**Task directions:** Whenever a picture appears, leave it out while repeating all the other data exactly.

··· Material supplied ···

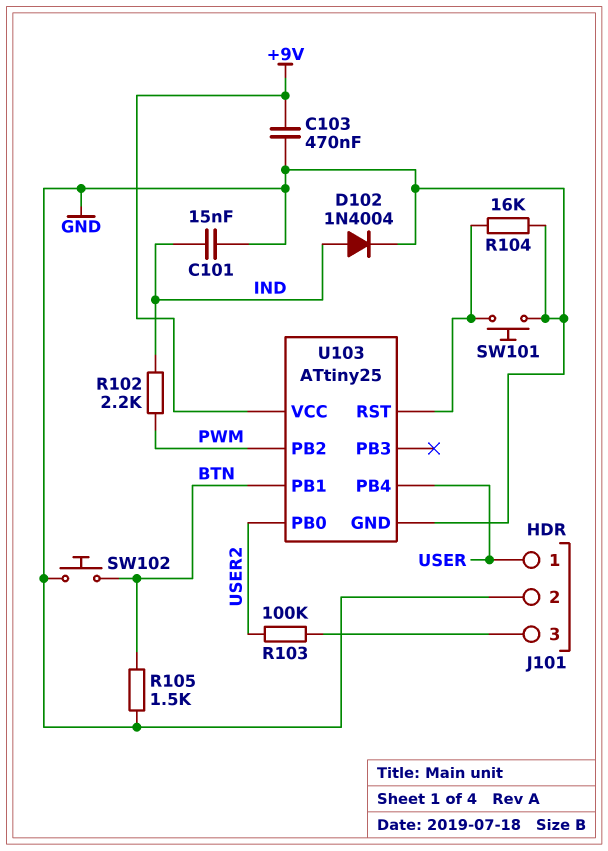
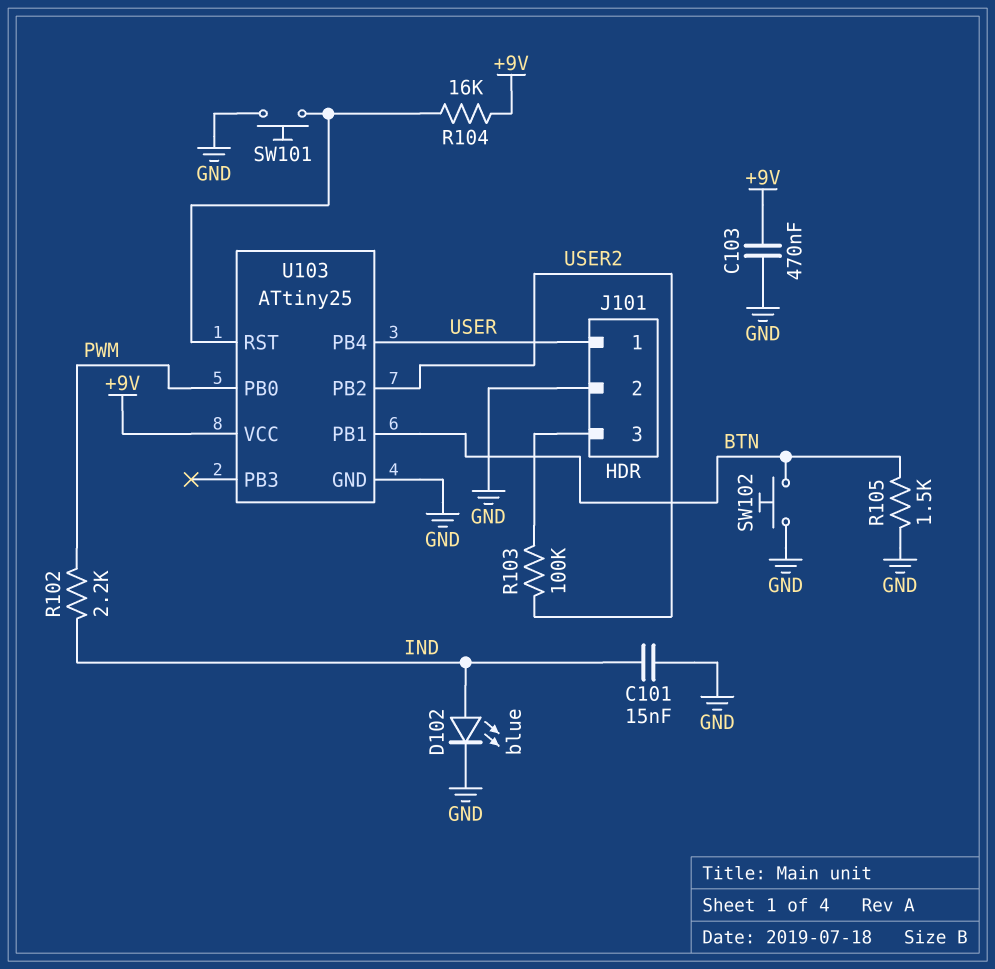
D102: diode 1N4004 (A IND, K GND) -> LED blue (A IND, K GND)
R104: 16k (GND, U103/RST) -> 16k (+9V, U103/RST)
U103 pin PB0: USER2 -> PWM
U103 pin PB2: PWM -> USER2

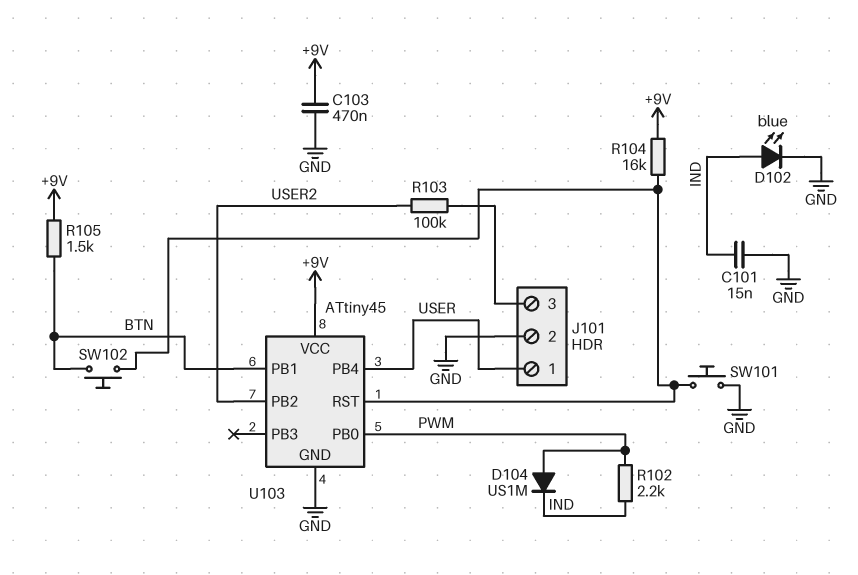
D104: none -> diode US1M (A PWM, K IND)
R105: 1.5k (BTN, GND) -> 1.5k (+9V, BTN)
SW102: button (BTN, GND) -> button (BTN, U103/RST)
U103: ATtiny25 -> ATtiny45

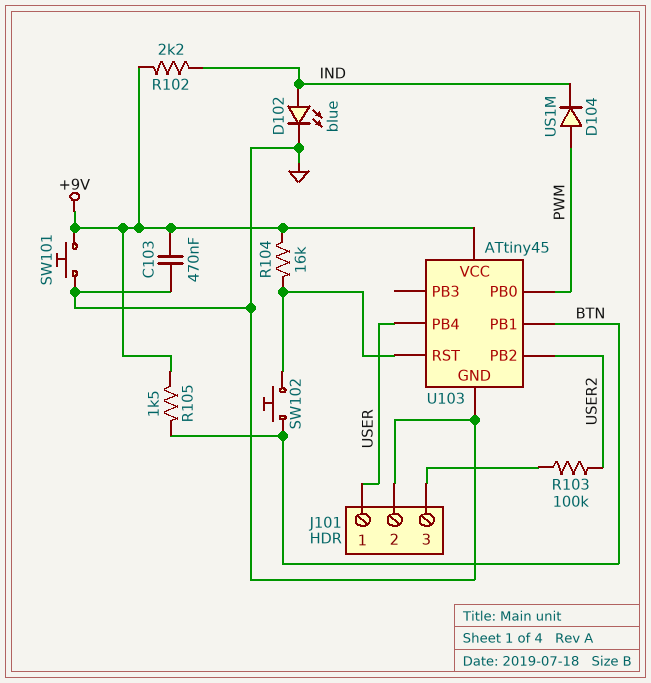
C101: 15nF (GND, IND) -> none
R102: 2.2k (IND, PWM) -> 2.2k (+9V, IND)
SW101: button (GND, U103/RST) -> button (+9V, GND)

···

**Exercise answer:**
D102: diode 1N4004 (A IND, K GND) -> LED blue (A IND, K GND)
R104: 16k (GND, U103/RST) -> 16k (+9V, U103/RST)
U103 pin PB0: USER2 -> PWM
U103 pin PB2: PWM -> USER2

D104: none -> diode US1M (A PWM, K IND)
R105: 1.5k (BTN, GND) -> 1.5k (+9V, BTN)
SW102: button (BTN, GND) -> button (BTN, U103/RST)
U103: ATtiny25 -> ATtiny45

C101: 15nF (GND, IND) -> none
R102: 2.2k (IND, PWM) -> 2.2k (+9V, IND)
SW101: button (GND, U103/RST) -> button (+9V, GND)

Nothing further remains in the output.